Start of Material provided

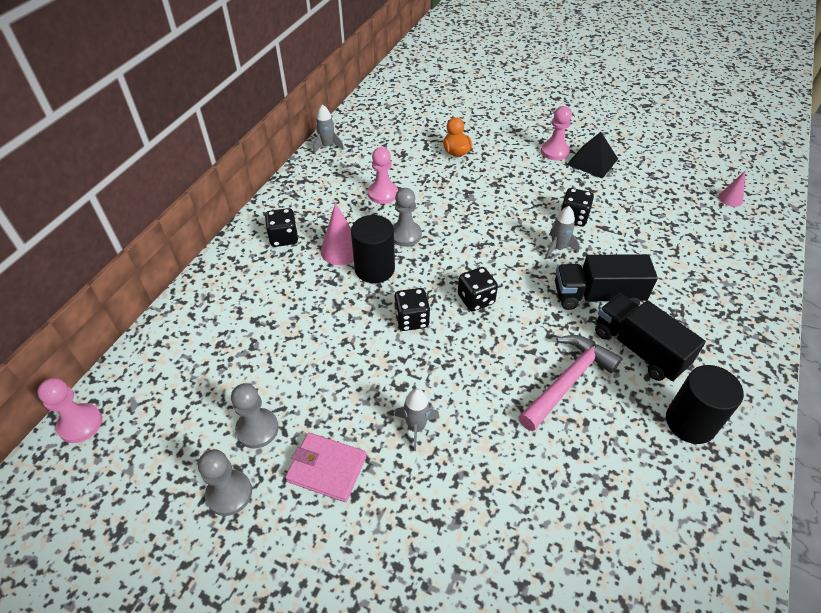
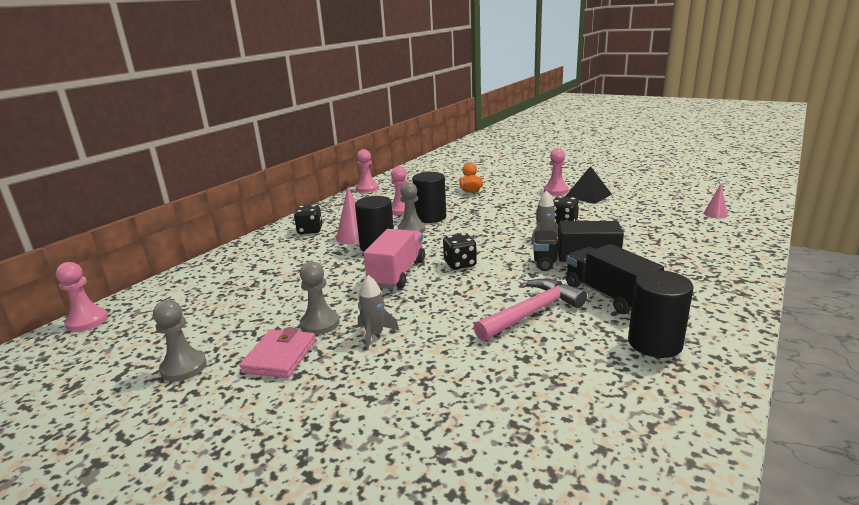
camera: 10 degrees right, 25 degrees down
(257, 429) = (231, 330): grey pawn -> grey pawn (320, 324)
(327, 146) = (367, 189): grey rocket -> pink pawn
(327, 468) = (280, 356): pink wallet -> pink wallet turned 75 degrees clockwise
(411, 319) = (397, 273): black dice -> pink truck
(421, 208) = (430, 217): none -> black cylinder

End of Material provided

- _To do_:
Set down exactly the lines that begin with the one containing "(257, 429) = (231, 330): grey" and end with the last line above, and no others.

- _Answer to the exercise_:
(257, 429) = (231, 330): grey pawn -> grey pawn (320, 324)
(327, 146) = (367, 189): grey rocket -> pink pawn
(327, 468) = (280, 356): pink wallet -> pink wallet turned 75 degrees clockwise
(411, 319) = (397, 273): black dice -> pink truck
(421, 208) = (430, 217): none -> black cylinder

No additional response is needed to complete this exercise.